[Opening Records for the exercise section]
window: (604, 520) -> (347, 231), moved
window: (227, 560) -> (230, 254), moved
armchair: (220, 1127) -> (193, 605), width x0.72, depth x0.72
[Closing Records for the exercise section]
[Opening Records for the exercise section]
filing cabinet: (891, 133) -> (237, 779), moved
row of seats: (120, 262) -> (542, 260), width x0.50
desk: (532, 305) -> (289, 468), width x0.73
[Closing Records for the exercise section]
What you need to do — An exact copy of the lines above, from the one containing "window: (604, 520) -> (347, 231), moved" down to the one containing "armchair: (220, 1127)" and including both, is the whole answer; retype it and nothing else.

Result of the task —
window: (604, 520) -> (347, 231), moved
window: (227, 560) -> (230, 254), moved
armchair: (220, 1127) -> (193, 605), width x0.72, depth x0.72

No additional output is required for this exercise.